◆ Exercise requirements ◆
Below is a set of entries. Reproduce exactly the lines from the one containing "(487, 430) = (704, 579): white" through the end, both included.

Saved data entries
□ □ □
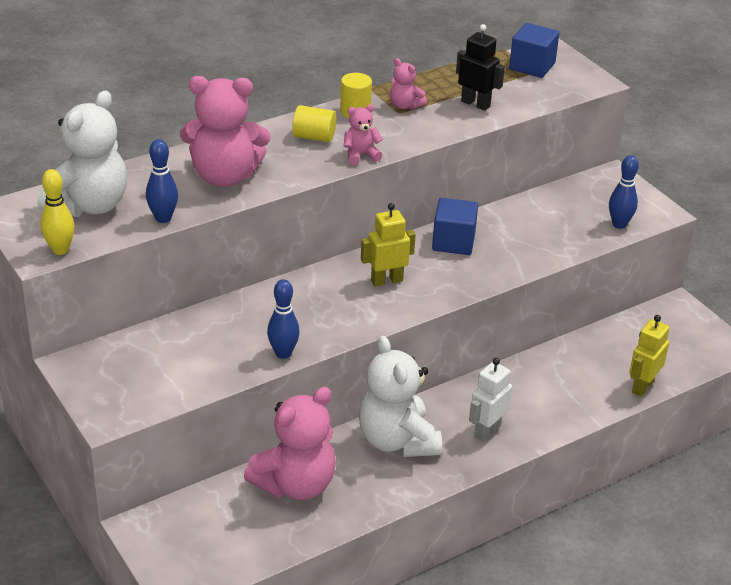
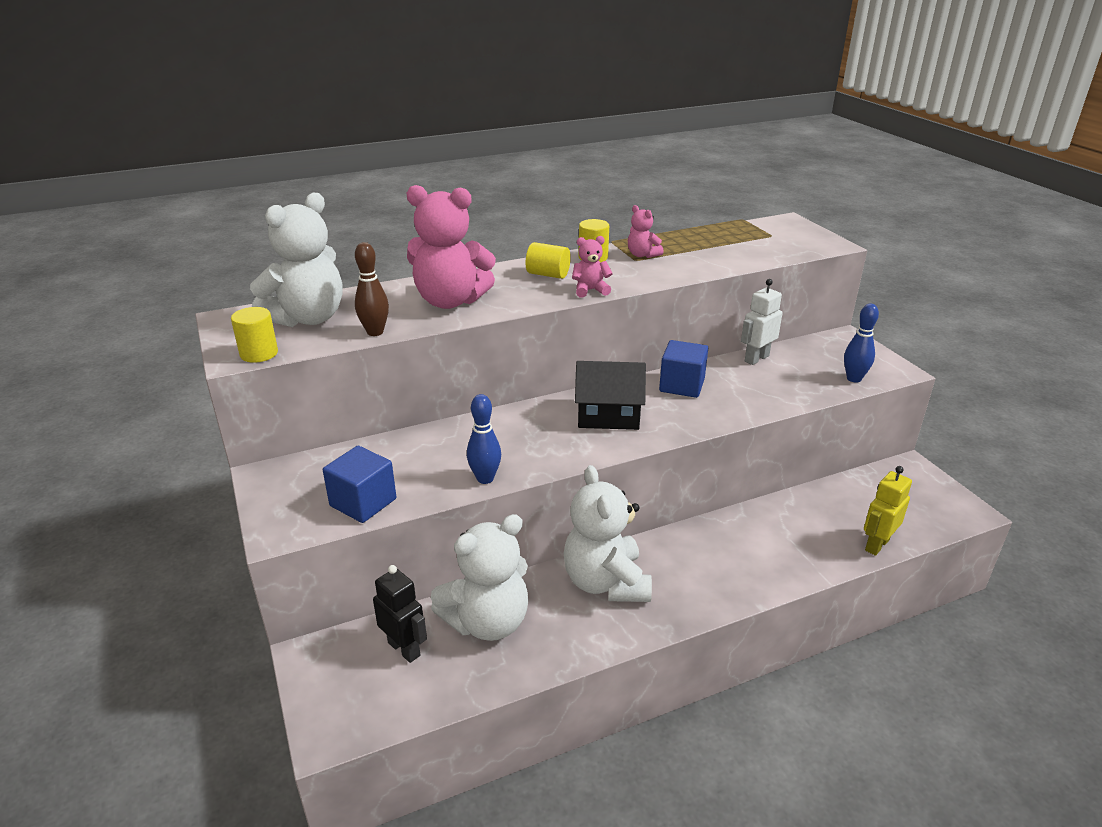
camera: 10 degrees right, 5 degrees down
(60, 250) = (259, 354): yellow bowling pin -> yellow cylinder
(163, 218) = (375, 332): blue bowling pin -> brown bowling pin
(295, 484) = (487, 622): pink teddy bear -> white teddy bear
(386, 280) = (608, 416): yellow robot -> black house
(475, 104) = (712, 256): black robot -> black robot (404, 649)
(487, 430) = (704, 579): white robot -> white robot (756, 358)
(532, 66) = (770, 231): blue cube -> blue cube (363, 502)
□ □ □
◆ Written response ◆
(487, 430) = (704, 579): white robot -> white robot (756, 358)
(532, 66) = (770, 231): blue cube -> blue cube (363, 502)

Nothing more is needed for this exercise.